───── Data provided
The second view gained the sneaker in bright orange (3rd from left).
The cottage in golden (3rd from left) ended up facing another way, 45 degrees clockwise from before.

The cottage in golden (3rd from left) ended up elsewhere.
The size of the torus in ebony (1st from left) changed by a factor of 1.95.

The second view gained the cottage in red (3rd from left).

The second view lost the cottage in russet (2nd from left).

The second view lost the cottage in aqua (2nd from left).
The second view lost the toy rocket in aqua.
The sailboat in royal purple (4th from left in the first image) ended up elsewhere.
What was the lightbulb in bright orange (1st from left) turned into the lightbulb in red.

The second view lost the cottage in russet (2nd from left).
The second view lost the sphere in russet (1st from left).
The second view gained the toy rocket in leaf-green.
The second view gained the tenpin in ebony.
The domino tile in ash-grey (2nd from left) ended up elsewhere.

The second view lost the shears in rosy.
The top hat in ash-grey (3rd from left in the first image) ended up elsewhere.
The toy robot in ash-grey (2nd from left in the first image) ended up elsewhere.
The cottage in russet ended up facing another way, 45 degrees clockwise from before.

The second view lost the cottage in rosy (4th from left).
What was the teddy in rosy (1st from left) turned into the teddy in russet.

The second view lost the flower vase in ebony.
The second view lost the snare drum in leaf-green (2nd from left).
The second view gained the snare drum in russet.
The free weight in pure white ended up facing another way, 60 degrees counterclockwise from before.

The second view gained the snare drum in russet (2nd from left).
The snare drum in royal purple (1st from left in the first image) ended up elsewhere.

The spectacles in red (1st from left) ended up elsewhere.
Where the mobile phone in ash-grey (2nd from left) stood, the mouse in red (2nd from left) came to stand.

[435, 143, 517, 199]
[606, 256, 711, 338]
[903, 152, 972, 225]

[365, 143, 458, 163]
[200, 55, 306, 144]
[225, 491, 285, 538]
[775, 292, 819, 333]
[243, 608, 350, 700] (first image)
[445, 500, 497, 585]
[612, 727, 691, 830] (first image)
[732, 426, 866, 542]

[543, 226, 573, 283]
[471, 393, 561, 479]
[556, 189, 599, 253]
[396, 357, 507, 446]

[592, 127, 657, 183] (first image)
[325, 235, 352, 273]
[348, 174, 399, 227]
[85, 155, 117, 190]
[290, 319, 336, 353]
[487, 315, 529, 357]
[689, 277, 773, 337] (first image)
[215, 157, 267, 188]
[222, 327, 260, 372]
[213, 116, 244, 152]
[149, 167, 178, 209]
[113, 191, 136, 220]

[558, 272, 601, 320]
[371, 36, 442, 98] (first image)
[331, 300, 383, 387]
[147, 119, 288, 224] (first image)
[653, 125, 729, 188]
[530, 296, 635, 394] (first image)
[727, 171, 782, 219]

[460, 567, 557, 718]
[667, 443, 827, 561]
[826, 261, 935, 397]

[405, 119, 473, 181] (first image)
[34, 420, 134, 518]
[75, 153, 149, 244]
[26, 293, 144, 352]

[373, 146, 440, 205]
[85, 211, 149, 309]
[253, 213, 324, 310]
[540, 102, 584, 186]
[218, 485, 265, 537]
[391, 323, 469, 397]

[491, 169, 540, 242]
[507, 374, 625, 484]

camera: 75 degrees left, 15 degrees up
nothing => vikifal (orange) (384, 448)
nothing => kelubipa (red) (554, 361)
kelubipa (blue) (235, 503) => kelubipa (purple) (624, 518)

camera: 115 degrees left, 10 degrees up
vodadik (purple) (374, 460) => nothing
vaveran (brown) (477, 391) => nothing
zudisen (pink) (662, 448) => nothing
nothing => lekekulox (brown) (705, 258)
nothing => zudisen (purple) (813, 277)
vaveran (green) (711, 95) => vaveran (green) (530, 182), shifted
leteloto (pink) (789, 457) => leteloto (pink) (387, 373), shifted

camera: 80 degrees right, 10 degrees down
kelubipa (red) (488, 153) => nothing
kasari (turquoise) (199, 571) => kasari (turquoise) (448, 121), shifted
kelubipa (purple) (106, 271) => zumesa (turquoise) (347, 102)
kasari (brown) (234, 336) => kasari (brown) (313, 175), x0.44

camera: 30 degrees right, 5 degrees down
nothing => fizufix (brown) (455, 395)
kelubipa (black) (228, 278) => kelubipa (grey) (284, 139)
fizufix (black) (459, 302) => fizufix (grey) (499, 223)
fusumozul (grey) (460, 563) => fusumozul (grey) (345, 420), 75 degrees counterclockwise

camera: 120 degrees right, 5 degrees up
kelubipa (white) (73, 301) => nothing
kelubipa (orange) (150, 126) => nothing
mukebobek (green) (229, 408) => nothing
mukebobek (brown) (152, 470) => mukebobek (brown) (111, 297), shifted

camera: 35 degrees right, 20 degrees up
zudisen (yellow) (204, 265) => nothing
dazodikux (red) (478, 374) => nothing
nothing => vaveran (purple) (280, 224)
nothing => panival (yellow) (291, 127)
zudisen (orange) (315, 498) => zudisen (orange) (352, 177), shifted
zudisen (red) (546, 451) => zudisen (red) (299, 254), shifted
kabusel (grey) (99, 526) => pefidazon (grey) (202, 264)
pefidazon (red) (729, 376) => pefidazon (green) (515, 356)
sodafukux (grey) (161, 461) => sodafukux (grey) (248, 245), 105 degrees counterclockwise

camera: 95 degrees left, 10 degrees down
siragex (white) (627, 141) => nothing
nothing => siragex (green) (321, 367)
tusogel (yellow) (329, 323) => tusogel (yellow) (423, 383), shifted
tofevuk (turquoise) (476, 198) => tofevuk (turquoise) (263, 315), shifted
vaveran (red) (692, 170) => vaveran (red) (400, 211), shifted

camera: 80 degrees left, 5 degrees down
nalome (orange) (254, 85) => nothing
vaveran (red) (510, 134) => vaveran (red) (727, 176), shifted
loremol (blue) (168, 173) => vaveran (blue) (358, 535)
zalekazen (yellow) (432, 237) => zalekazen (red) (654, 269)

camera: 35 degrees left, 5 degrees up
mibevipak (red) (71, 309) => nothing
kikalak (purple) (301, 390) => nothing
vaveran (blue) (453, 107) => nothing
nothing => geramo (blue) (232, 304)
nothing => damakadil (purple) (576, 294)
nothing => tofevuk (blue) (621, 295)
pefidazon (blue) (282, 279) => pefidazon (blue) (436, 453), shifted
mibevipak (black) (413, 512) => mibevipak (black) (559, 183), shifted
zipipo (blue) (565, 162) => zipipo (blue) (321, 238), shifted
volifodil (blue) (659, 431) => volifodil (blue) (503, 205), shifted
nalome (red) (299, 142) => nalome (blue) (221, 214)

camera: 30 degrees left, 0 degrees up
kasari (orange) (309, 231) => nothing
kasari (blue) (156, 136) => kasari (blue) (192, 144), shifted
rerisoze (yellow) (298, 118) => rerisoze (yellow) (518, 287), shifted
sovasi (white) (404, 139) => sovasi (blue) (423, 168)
──────────
Repeat the whole listing, keeping every word exact.

The second view gained the sneaker in bright orange (3rd from left).
The cottage in golden (3rd from left) ended up facing another way, 45 degrees clockwise from before.

The cottage in golden (3rd from left) ended up elsewhere.
The size of the torus in ebony (1st from left) changed by a factor of 1.95.

The second view gained the cottage in red (3rd from left).

The second view lost the cottage in russet (2nd from left).

The second view lost the cottage in aqua (2nd from left).
The second view lost the toy rocket in aqua.
The sailboat in royal purple (4th from left in the first image) ended up elsewhere.
What was the lightbulb in bright orange (1st from left) turned into the lightbulb in red.

The second view lost the cottage in russet (2nd from left).
The second view lost the sphere in russet (1st from left).
The second view gained the toy rocket in leaf-green.
The second view gained the tenpin in ebony.
The domino tile in ash-grey (2nd from left) ended up elsewhere.

The second view lost the shears in rosy.
The top hat in ash-grey (3rd from left in the first image) ended up elsewhere.
The toy robot in ash-grey (2nd from left in the first image) ended up elsewhere.
The cottage in russet ended up facing another way, 45 degrees clockwise from before.

The second view lost the cottage in rosy (4th from left).
What was the teddy in rosy (1st from left) turned into the teddy in russet.

The second view lost the flower vase in ebony.
The second view lost the snare drum in leaf-green (2nd from left).
The second view gained the snare drum in russet.
The free weight in pure white ended up facing another way, 60 degrees counterclockwise from before.

The second view gained the snare drum in russet (2nd from left).
The snare drum in royal purple (1st from left in the first image) ended up elsewhere.

The spectacles in red (1st from left) ended up elsewhere.
Where the mobile phone in ash-grey (2nd from left) stood, the mouse in red (2nd from left) came to stand.

[435, 143, 517, 199]
[606, 256, 711, 338]
[903, 152, 972, 225]

[365, 143, 458, 163]
[200, 55, 306, 144]
[225, 491, 285, 538]
[775, 292, 819, 333]
[243, 608, 350, 700] (first image)
[445, 500, 497, 585]
[612, 727, 691, 830] (first image)
[732, 426, 866, 542]

[543, 226, 573, 283]
[471, 393, 561, 479]
[556, 189, 599, 253]
[396, 357, 507, 446]

[592, 127, 657, 183] (first image)
[325, 235, 352, 273]
[348, 174, 399, 227]
[85, 155, 117, 190]
[290, 319, 336, 353]
[487, 315, 529, 357]
[689, 277, 773, 337] (first image)
[215, 157, 267, 188]
[222, 327, 260, 372]
[213, 116, 244, 152]
[149, 167, 178, 209]
[113, 191, 136, 220]

[558, 272, 601, 320]
[371, 36, 442, 98] (first image)
[331, 300, 383, 387]
[147, 119, 288, 224] (first image)
[653, 125, 729, 188]
[530, 296, 635, 394] (first image)
[727, 171, 782, 219]

[460, 567, 557, 718]
[667, 443, 827, 561]
[826, 261, 935, 397]

[405, 119, 473, 181] (first image)
[34, 420, 134, 518]
[75, 153, 149, 244]
[26, 293, 144, 352]

[373, 146, 440, 205]
[85, 211, 149, 309]
[253, 213, 324, 310]
[540, 102, 584, 186]
[218, 485, 265, 537]
[391, 323, 469, 397]

[491, 169, 540, 242]
[507, 374, 625, 484]

camera: 75 degrees left, 15 degrees up
nothing => vikifal (orange) (384, 448)
nothing => kelubipa (red) (554, 361)
kelubipa (blue) (235, 503) => kelubipa (purple) (624, 518)

camera: 115 degrees left, 10 degrees up
vodadik (purple) (374, 460) => nothing
vaveran (brown) (477, 391) => nothing
zudisen (pink) (662, 448) => nothing
nothing => lekekulox (brown) (705, 258)
nothing => zudisen (purple) (813, 277)
vaveran (green) (711, 95) => vaveran (green) (530, 182), shifted
leteloto (pink) (789, 457) => leteloto (pink) (387, 373), shifted

camera: 80 degrees right, 10 degrees down
kelubipa (red) (488, 153) => nothing
kasari (turquoise) (199, 571) => kasari (turquoise) (448, 121), shifted
kelubipa (purple) (106, 271) => zumesa (turquoise) (347, 102)
kasari (brown) (234, 336) => kasari (brown) (313, 175), x0.44

camera: 30 degrees right, 5 degrees down
nothing => fizufix (brown) (455, 395)
kelubipa (black) (228, 278) => kelubipa (grey) (284, 139)
fizufix (black) (459, 302) => fizufix (grey) (499, 223)
fusumozul (grey) (460, 563) => fusumozul (grey) (345, 420), 75 degrees counterclockwise

camera: 120 degrees right, 5 degrees up
kelubipa (white) (73, 301) => nothing
kelubipa (orange) (150, 126) => nothing
mukebobek (green) (229, 408) => nothing
mukebobek (brown) (152, 470) => mukebobek (brown) (111, 297), shifted

camera: 35 degrees right, 20 degrees up
zudisen (yellow) (204, 265) => nothing
dazodikux (red) (478, 374) => nothing
nothing => vaveran (purple) (280, 224)
nothing => panival (yellow) (291, 127)
zudisen (orange) (315, 498) => zudisen (orange) (352, 177), shifted
zudisen (red) (546, 451) => zudisen (red) (299, 254), shifted
kabusel (grey) (99, 526) => pefidazon (grey) (202, 264)
pefidazon (red) (729, 376) => pefidazon (green) (515, 356)
sodafukux (grey) (161, 461) => sodafukux (grey) (248, 245), 105 degrees counterclockwise

camera: 95 degrees left, 10 degrees down
siragex (white) (627, 141) => nothing
nothing => siragex (green) (321, 367)
tusogel (yellow) (329, 323) => tusogel (yellow) (423, 383), shifted
tofevuk (turquoise) (476, 198) => tofevuk (turquoise) (263, 315), shifted
vaveran (red) (692, 170) => vaveran (red) (400, 211), shifted

camera: 80 degrees left, 5 degrees down
nalome (orange) (254, 85) => nothing
vaveran (red) (510, 134) => vaveran (red) (727, 176), shifted
loremol (blue) (168, 173) => vaveran (blue) (358, 535)
zalekazen (yellow) (432, 237) => zalekazen (red) (654, 269)

camera: 35 degrees left, 5 degrees up
mibevipak (red) (71, 309) => nothing
kikalak (purple) (301, 390) => nothing
vaveran (blue) (453, 107) => nothing
nothing => geramo (blue) (232, 304)
nothing => damakadil (purple) (576, 294)
nothing => tofevuk (blue) (621, 295)
pefidazon (blue) (282, 279) => pefidazon (blue) (436, 453), shifted
mibevipak (black) (413, 512) => mibevipak (black) (559, 183), shifted
zipipo (blue) (565, 162) => zipipo (blue) (321, 238), shifted
volifodil (blue) (659, 431) => volifodil (blue) (503, 205), shifted
nalome (red) (299, 142) => nalome (blue) (221, 214)

camera: 30 degrees left, 0 degrees up
kasari (orange) (309, 231) => nothing
kasari (blue) (156, 136) => kasari (blue) (192, 144), shifted
rerisoze (yellow) (298, 118) => rerisoze (yellow) (518, 287), shifted
sovasi (white) (404, 139) => sovasi (blue) (423, 168)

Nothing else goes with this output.